ENTRIES PROVIDED START
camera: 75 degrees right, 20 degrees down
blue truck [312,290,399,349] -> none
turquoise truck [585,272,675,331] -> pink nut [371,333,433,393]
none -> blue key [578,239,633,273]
ENTRIES PROVIDED END
ENTRIES PROVIDED START
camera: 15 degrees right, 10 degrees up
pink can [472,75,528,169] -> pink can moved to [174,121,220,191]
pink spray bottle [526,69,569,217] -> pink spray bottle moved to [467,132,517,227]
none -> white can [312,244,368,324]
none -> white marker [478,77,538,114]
ENTRIES PROVIDED END
ENTRIES PROVIDED START
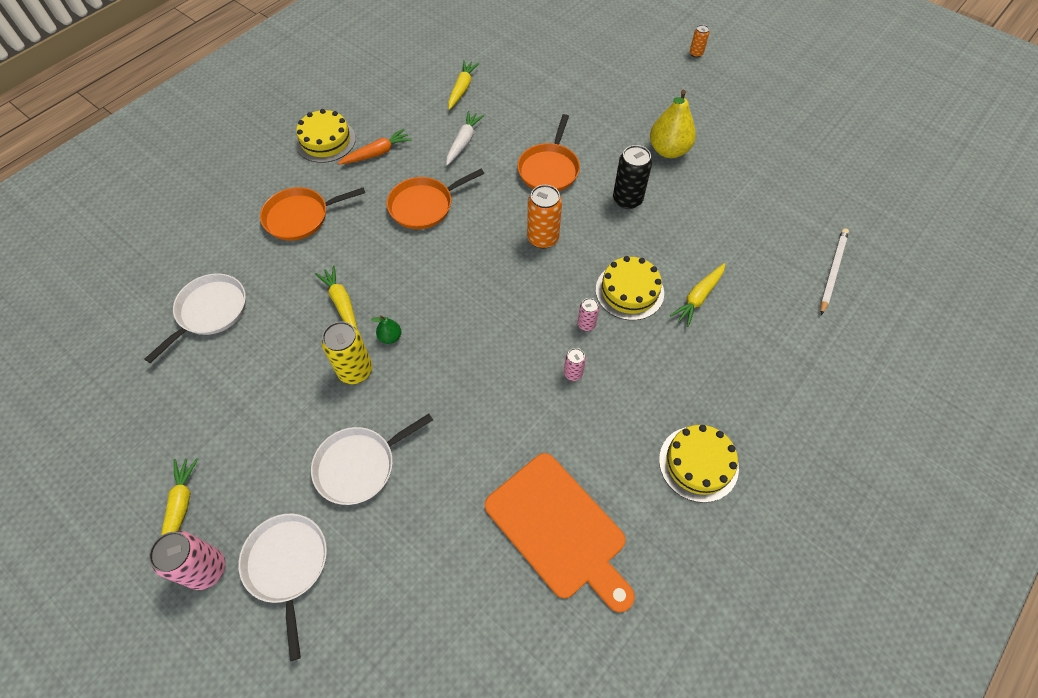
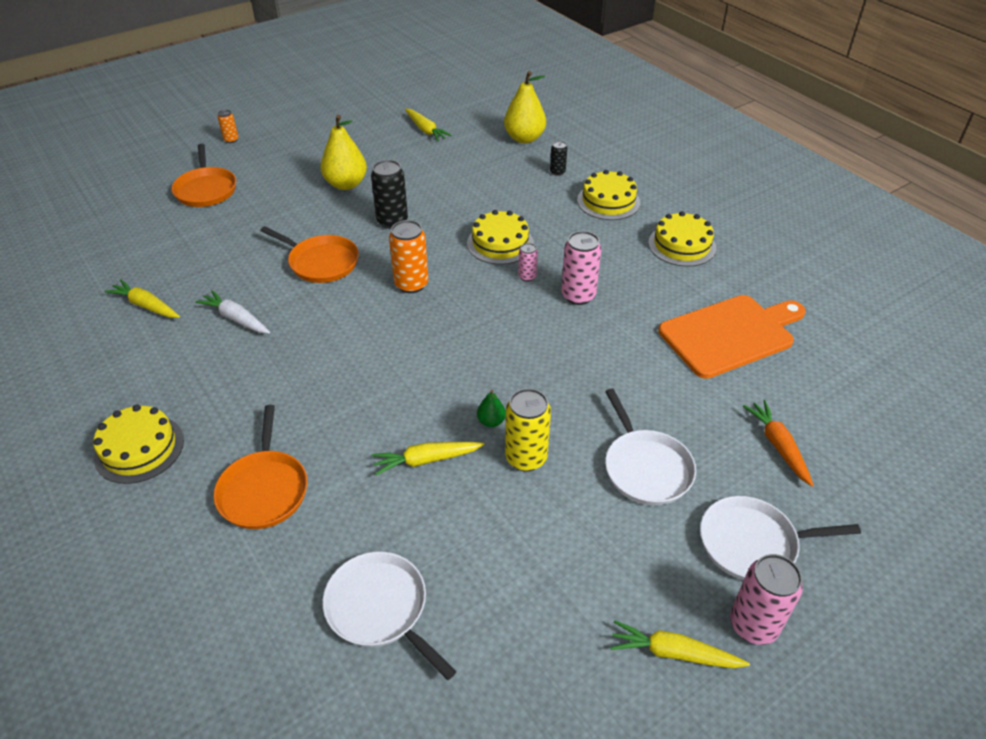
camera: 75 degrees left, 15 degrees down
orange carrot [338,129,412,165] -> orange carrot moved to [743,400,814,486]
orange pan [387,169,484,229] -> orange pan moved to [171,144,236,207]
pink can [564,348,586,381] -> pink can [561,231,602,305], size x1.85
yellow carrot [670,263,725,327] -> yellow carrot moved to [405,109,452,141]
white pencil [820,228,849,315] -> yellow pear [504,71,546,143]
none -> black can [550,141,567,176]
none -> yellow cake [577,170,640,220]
ENTRIES PROVIDED END
EXERCISE BRIEF
Set down, from the entries above, exactly the lines from the one with "camera: 75 degrees right, 20 degrees down" up to and including the one with "none -> blue key [578,239,633,273]", and no other lines.

PROBLEM SOLUTION
camera: 75 degrees right, 20 degrees down
blue truck [312,290,399,349] -> none
turquoise truck [585,272,675,331] -> pink nut [371,333,433,393]
none -> blue key [578,239,633,273]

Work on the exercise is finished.